Exercise directions:
Return the data below in full and exactly, except that the pictures are dropped.

Entries shown:
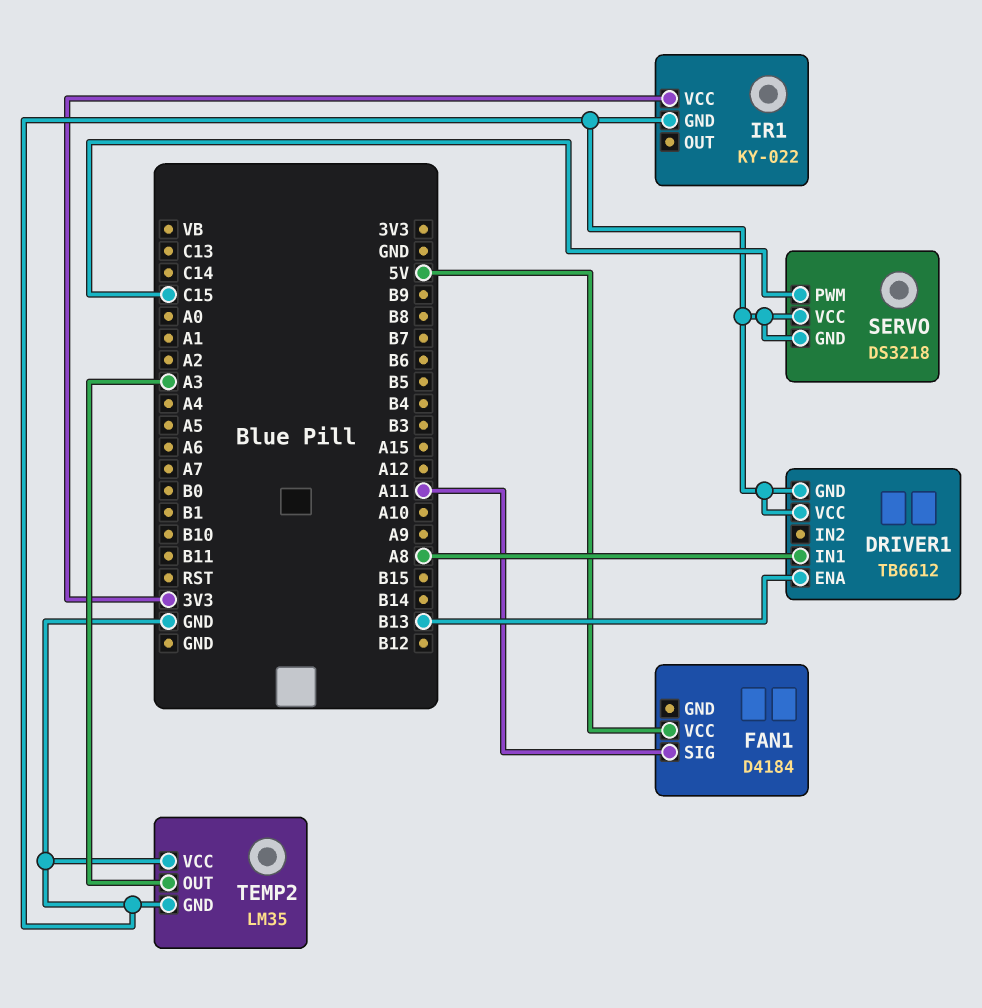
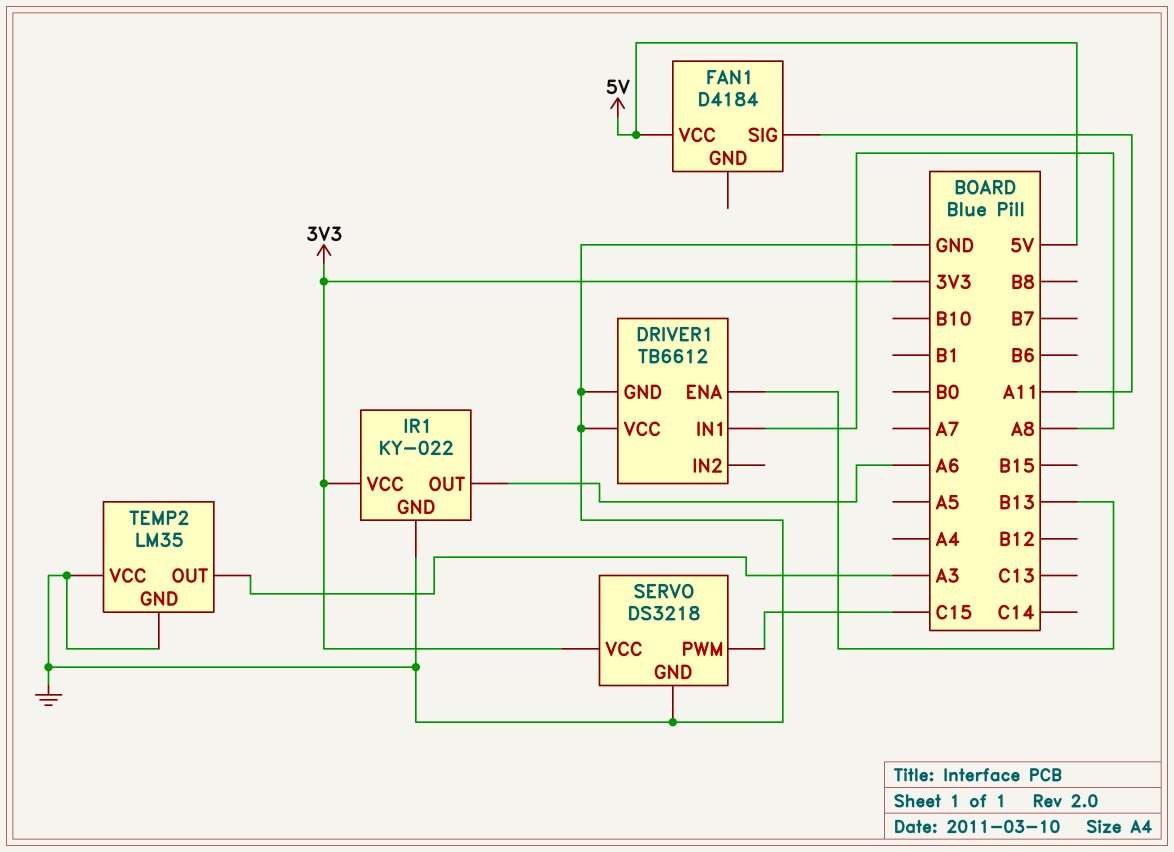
IR1 pin OUT: none -> A6
SERVO pin VCC: GND -> 3V3

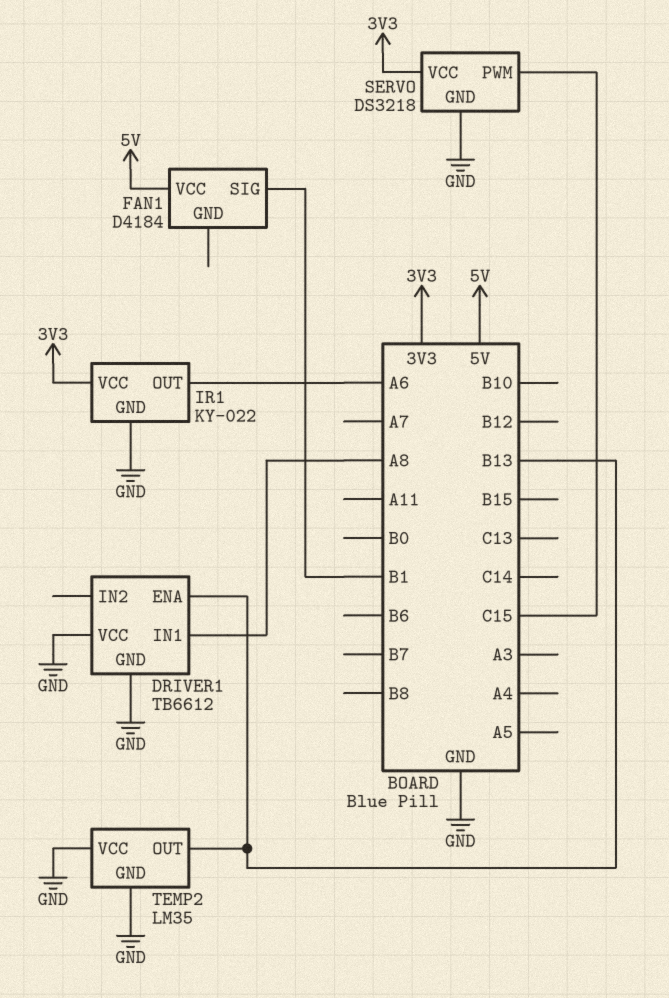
FAN1 pin SIG: A11 -> B1
TEMP2 pin OUT: A3 -> B13

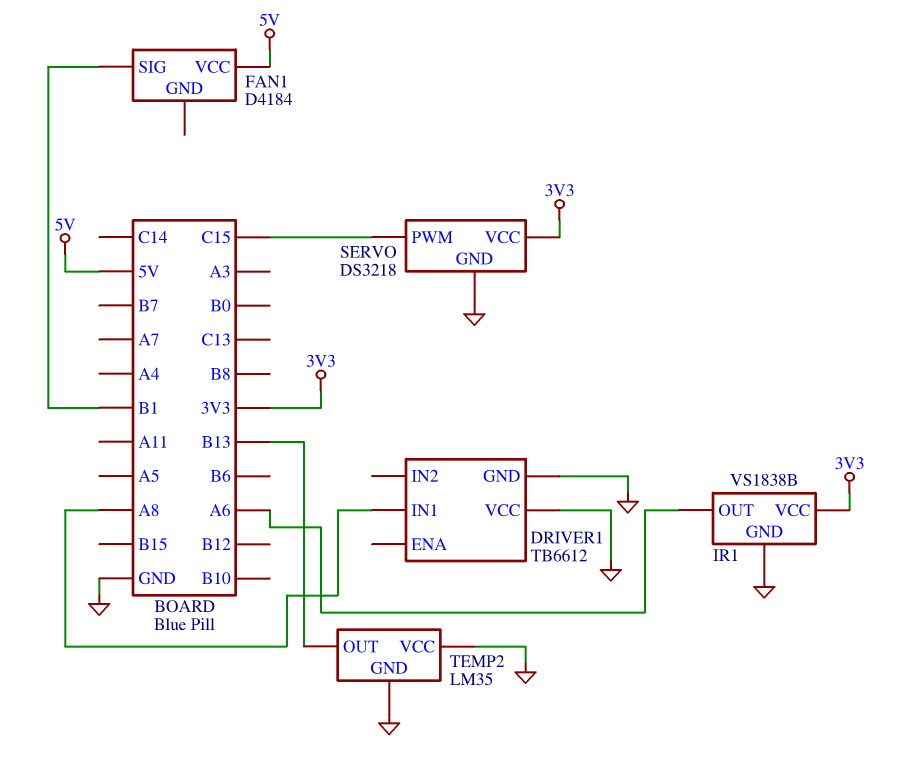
DRIVER1 pin ENA: B13 -> none
IR1: KY-022 -> VS1838B

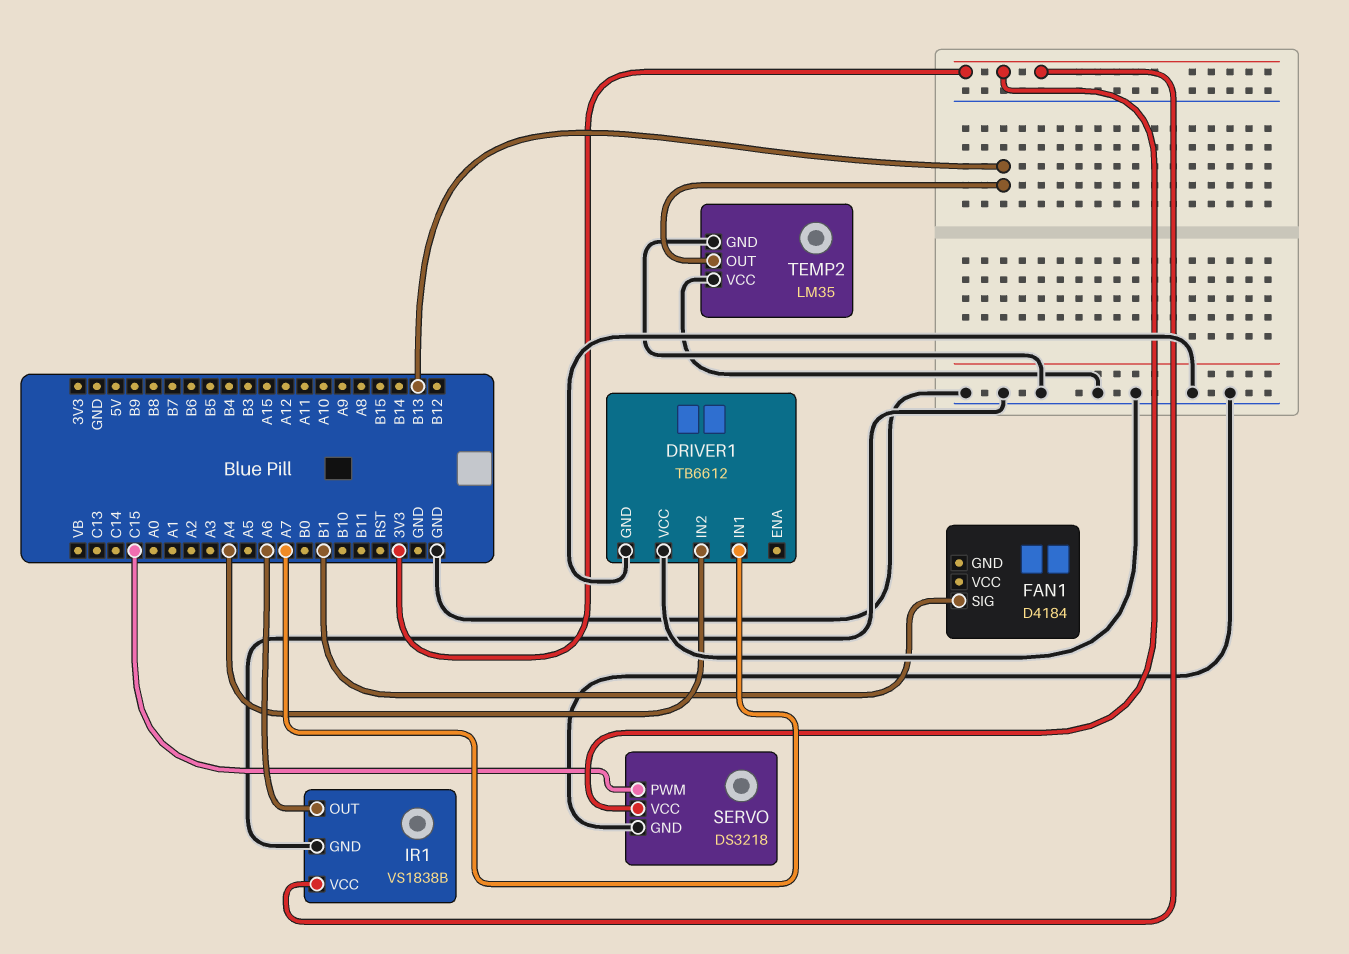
DRIVER1 pin IN1: A8 -> A7
DRIVER1 pin IN2: none -> A4
FAN1 pin VCC: 5V -> none

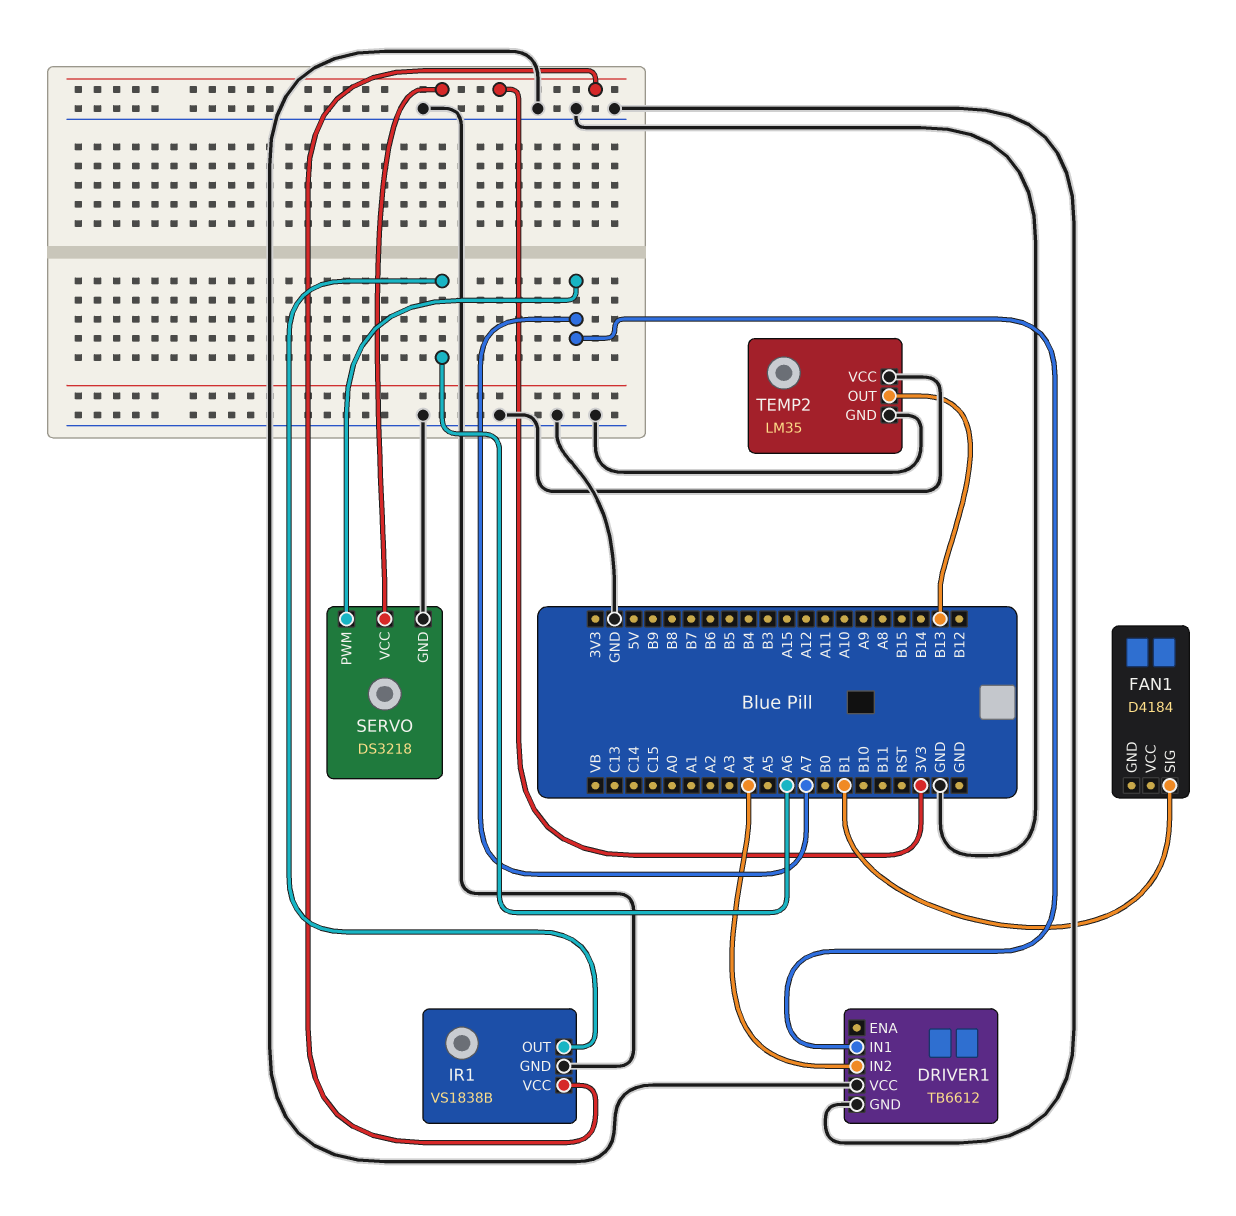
SERVO pin PWM: C15 -> A7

Exercise output:
IR1 pin OUT: none -> A6
SERVO pin VCC: GND -> 3V3

FAN1 pin SIG: A11 -> B1
TEMP2 pin OUT: A3 -> B13

DRIVER1 pin ENA: B13 -> none
IR1: KY-022 -> VS1838B

DRIVER1 pin IN1: A8 -> A7
DRIVER1 pin IN2: none -> A4
FAN1 pin VCC: 5V -> none

SERVO pin PWM: C15 -> A7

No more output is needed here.